==== Provided material

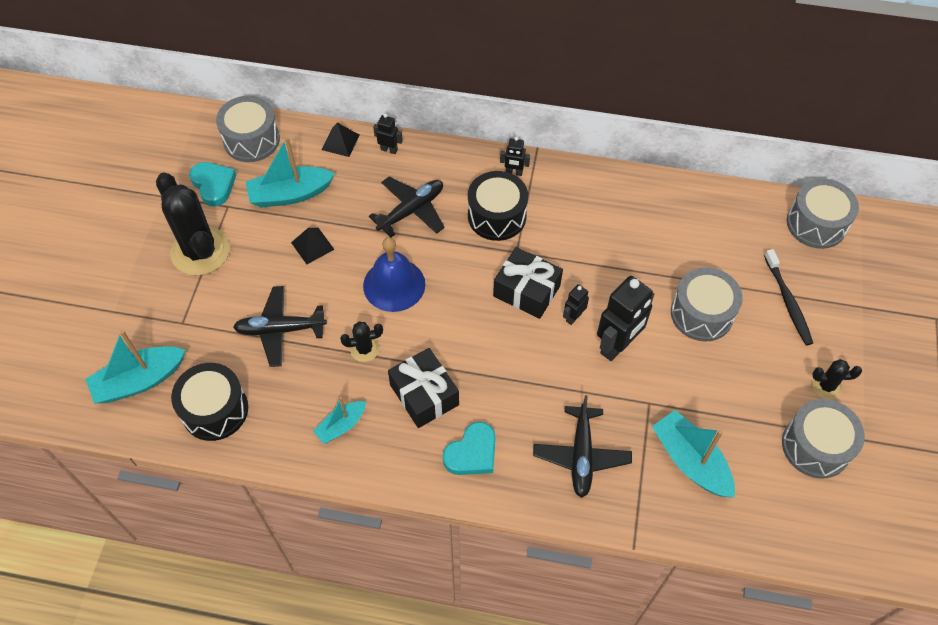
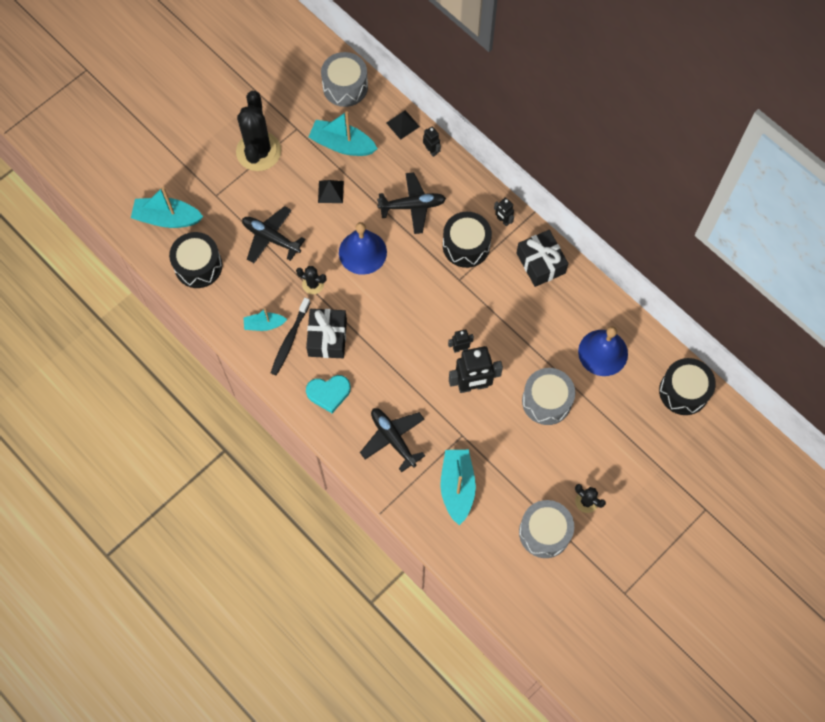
camera: 35 degrees right, 10 degrees up
(213, 185) = (298, 107): turquoise heart -> none
(526, 291) = (444, 311): black gift -> black gift (540, 263)
(581, 455) = (393, 439): black plane -> black plane turned 105 degrees clockwise
(713, 235) = (603, 352): none -> blue bell
(788, 302) = (612, 431): black toothbrush -> black toothbrush (289, 340)
(816, 224) = (683, 391): grey drum -> black drum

========

## Exercise requirements
Please set down each entry word for word, without its images.

## Solution for this problem
camera: 35 degrees right, 10 degrees up
(213, 185) = (298, 107): turquoise heart -> none
(526, 291) = (444, 311): black gift -> black gift (540, 263)
(581, 455) = (393, 439): black plane -> black plane turned 105 degrees clockwise
(713, 235) = (603, 352): none -> blue bell
(788, 302) = (612, 431): black toothbrush -> black toothbrush (289, 340)
(816, 224) = (683, 391): grey drum -> black drum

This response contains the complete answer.